EXERCISE OBJECTIVE - Report every line of the records below that contains the string "grace", copying each line in full. Matching is case-sensitive.
------ EXERCISE MATERIALS ------
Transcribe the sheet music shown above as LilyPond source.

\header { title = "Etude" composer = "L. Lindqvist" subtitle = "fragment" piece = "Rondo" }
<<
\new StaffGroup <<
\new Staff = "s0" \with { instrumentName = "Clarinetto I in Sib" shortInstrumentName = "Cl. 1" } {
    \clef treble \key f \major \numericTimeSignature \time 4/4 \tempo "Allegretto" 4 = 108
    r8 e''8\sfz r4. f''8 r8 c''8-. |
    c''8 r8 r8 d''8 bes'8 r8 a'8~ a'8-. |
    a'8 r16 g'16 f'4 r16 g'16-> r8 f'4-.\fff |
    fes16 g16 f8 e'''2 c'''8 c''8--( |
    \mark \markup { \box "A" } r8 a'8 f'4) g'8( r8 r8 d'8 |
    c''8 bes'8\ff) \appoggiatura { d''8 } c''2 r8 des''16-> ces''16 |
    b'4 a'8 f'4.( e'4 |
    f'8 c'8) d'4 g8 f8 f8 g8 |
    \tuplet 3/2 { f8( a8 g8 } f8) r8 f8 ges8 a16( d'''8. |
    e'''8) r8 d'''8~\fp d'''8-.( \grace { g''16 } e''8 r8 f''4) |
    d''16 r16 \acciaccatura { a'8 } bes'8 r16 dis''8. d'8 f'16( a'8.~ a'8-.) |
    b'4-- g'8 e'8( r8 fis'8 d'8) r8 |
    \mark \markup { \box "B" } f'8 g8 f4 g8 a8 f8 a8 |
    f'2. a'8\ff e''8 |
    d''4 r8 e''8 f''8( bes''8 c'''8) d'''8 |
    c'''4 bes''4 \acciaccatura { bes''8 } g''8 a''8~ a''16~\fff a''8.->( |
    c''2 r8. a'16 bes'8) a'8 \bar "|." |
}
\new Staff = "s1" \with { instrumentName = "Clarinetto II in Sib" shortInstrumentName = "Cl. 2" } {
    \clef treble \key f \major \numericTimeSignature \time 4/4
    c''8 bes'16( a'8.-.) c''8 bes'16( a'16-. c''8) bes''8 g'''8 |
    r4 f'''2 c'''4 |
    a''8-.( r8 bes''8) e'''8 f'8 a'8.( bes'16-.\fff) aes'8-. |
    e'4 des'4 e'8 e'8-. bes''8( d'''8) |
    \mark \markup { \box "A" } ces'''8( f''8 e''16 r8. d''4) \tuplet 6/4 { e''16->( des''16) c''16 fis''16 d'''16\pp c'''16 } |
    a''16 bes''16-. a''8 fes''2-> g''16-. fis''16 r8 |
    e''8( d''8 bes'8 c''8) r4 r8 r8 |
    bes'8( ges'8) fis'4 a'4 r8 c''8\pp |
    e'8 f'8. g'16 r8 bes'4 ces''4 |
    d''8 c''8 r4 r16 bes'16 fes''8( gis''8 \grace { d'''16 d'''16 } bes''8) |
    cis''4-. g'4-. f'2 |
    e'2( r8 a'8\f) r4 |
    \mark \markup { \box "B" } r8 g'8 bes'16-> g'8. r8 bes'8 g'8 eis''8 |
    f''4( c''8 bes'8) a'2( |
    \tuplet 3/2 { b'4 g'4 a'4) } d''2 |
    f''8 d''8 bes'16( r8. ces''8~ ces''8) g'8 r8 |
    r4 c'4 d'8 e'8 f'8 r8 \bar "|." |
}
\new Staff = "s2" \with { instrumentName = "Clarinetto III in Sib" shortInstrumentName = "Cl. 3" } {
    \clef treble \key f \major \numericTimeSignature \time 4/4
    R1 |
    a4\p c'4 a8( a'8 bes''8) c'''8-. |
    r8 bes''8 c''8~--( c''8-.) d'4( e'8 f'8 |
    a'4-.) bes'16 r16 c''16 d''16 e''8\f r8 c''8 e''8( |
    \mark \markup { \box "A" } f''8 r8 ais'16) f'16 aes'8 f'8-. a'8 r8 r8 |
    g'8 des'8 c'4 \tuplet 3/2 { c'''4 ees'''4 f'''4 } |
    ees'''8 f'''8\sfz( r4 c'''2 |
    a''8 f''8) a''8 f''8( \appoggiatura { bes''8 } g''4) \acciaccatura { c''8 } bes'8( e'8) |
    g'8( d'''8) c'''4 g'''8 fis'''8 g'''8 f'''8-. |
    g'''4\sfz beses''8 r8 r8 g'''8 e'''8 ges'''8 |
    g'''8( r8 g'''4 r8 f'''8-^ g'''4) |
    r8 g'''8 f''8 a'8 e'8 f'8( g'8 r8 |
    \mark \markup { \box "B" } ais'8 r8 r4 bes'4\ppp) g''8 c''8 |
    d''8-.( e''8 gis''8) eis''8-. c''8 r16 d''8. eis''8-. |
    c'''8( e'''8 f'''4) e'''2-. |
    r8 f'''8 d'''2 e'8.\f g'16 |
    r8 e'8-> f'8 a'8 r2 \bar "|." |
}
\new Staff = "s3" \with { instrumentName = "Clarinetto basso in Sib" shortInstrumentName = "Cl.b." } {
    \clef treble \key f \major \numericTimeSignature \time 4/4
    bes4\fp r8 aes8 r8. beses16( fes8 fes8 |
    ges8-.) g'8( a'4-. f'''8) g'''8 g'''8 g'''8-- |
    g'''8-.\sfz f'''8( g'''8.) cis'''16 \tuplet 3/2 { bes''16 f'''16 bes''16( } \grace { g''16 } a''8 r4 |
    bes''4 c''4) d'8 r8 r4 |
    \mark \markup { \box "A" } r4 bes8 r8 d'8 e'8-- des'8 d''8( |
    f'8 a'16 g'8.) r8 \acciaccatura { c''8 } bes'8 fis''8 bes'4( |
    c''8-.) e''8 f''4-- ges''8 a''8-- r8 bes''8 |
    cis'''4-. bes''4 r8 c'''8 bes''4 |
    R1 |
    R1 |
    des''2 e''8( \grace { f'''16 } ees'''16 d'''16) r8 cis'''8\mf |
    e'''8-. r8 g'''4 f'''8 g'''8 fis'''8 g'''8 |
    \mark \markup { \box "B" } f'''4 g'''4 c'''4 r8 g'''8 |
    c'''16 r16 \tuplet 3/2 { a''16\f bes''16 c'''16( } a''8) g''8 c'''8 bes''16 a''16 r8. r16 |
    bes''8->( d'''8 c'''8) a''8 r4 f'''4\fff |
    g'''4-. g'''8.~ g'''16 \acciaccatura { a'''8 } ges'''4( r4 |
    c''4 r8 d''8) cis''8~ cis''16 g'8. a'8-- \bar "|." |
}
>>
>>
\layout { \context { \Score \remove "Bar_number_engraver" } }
------
TASK SOLUTION -
    e'''8) r8 d'''8~\fp d'''8-.( \grace { g''16 } e''8 r8 f''4) |
    d''8 c''8 r4 r16 bes'16 fes''8( gis''8 \grace { d'''16 d'''16 } bes''8) |
    g'''8-.\sfz f'''8( g'''8.) cis'''16 \tuplet 3/2 { bes''16 f'''16 bes''16( } \grace { g''16 } a''8 r4 |
    des''2 e''8( \grace { f'''16 } ees'''16 d'''16) r8 cis'''8\mf |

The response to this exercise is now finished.